WORK TASK. Keep the pictures out and restate every record exactly.

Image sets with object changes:
+ + + + + + +

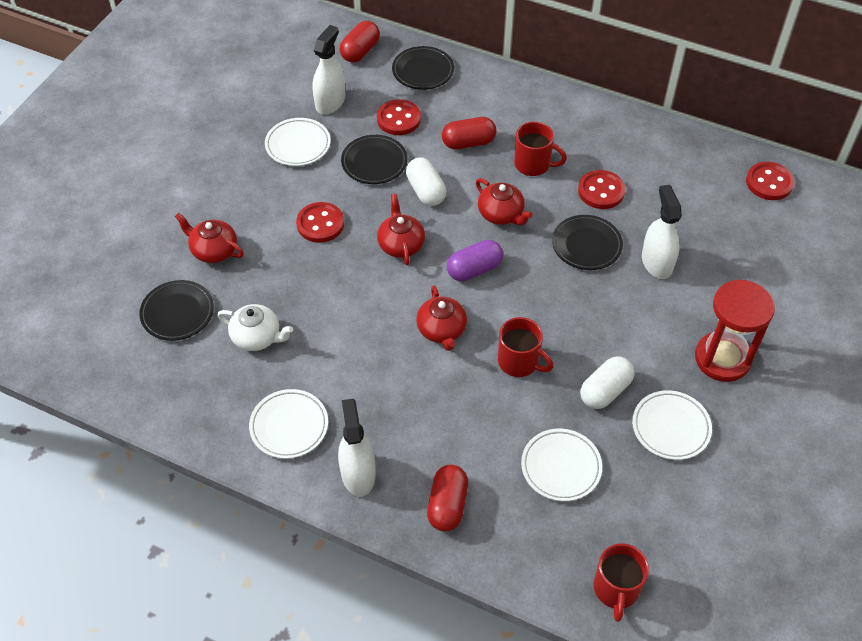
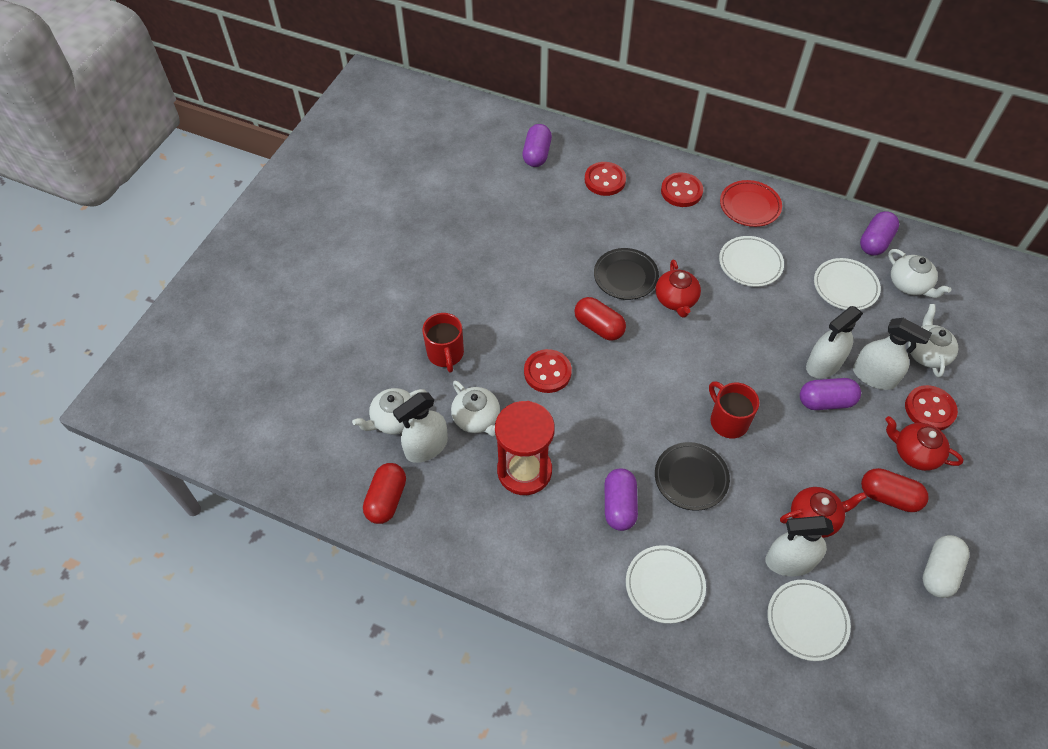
black plate: 4 -> 2
purple capsule: 1 -> 4
red mug: 3 -> 2
red plate: 0 -> 1
red teapot: 4 -> 3
white capsule: 2 -> 1
white spray bottle: 3 -> 4
white teapot: 1 -> 4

+ + + + + + +

TASK ANSWER.
black plate: 4 -> 2
purple capsule: 1 -> 4
red mug: 3 -> 2
red plate: 0 -> 1
red teapot: 4 -> 3
white capsule: 2 -> 1
white spray bottle: 3 -> 4
white teapot: 1 -> 4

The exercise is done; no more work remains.